__PROBLEM REQUIREMENTS__
Return all of the data exactly, with nothing left out but the pictures.

__DATA EXCERPT__
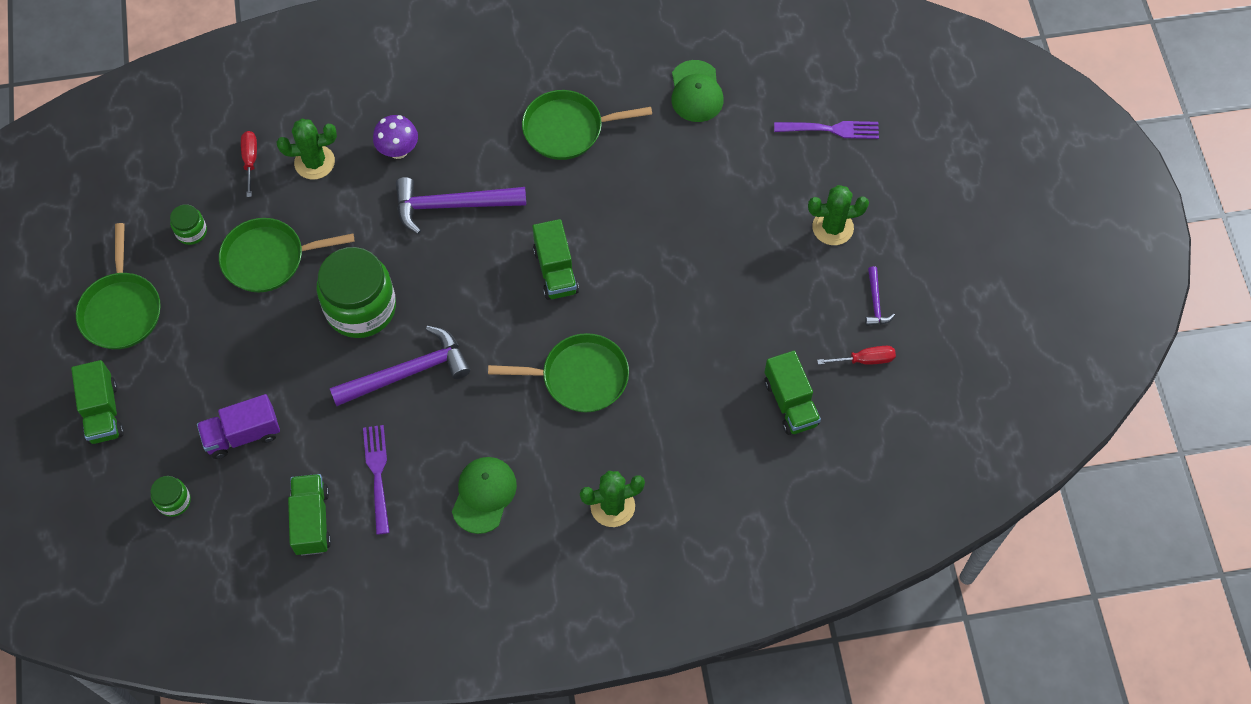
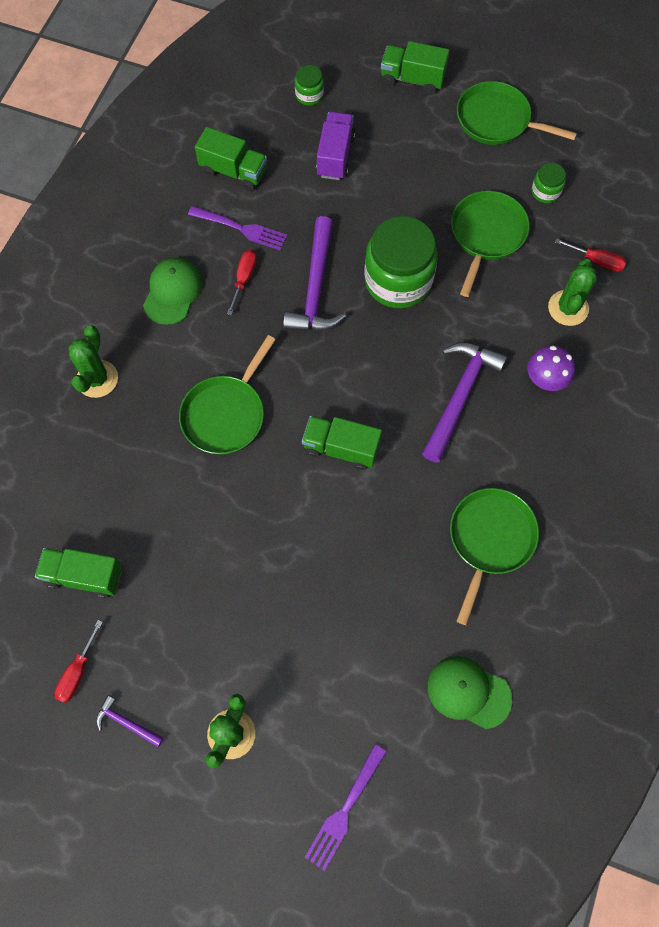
camera: 120 degrees right, 5 degrees up
(433, 439) = (244, 279): none -> red screwdriver
(484, 495) = (173, 292): green cap -> green cap turned 120 degrees counterclockwise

__RESULT__
camera: 120 degrees right, 5 degrees up
(433, 439) = (244, 279): none -> red screwdriver
(484, 495) = (173, 292): green cap -> green cap turned 120 degrees counterclockwise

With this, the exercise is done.